Input data below:
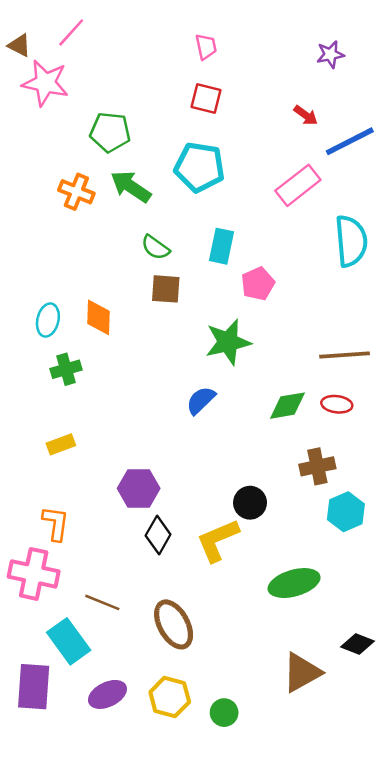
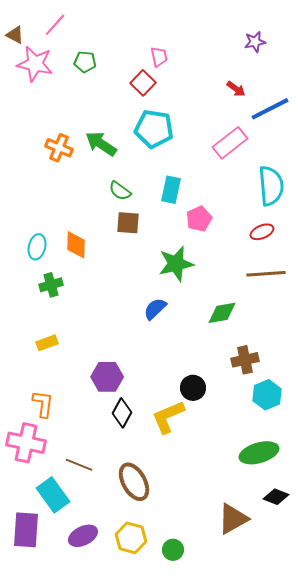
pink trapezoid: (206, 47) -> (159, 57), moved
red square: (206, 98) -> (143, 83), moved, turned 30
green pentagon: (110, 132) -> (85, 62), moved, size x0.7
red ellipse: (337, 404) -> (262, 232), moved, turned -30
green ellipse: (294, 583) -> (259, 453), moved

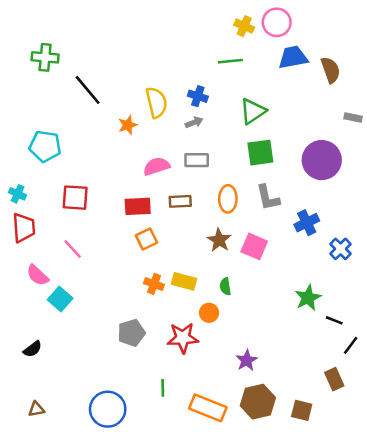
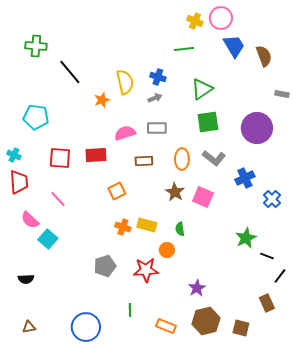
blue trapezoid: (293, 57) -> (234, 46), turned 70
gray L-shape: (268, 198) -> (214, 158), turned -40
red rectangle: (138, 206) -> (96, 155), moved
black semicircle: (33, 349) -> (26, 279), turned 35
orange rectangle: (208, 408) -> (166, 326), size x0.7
End of Input data.
Input data below:
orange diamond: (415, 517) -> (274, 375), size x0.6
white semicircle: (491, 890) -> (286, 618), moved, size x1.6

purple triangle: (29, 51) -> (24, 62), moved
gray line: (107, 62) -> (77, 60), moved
End of Input data.
Would you please reproduce the entries above, starting at the line with "pink trapezoid: (206, 47) -> (159, 57), moved" and stopping after the line with "orange rectangle: (208, 408)"? Omit any pictures.

Finished exercise
pink trapezoid: (206, 47) -> (159, 57), moved
red square: (206, 98) -> (143, 83), moved, turned 30
green pentagon: (110, 132) -> (85, 62), moved, size x0.7
red ellipse: (337, 404) -> (262, 232), moved, turned -30
green ellipse: (294, 583) -> (259, 453), moved

blue trapezoid: (293, 57) -> (234, 46), turned 70
gray L-shape: (268, 198) -> (214, 158), turned -40
red rectangle: (138, 206) -> (96, 155), moved
black semicircle: (33, 349) -> (26, 279), turned 35
orange rectangle: (208, 408) -> (166, 326), size x0.7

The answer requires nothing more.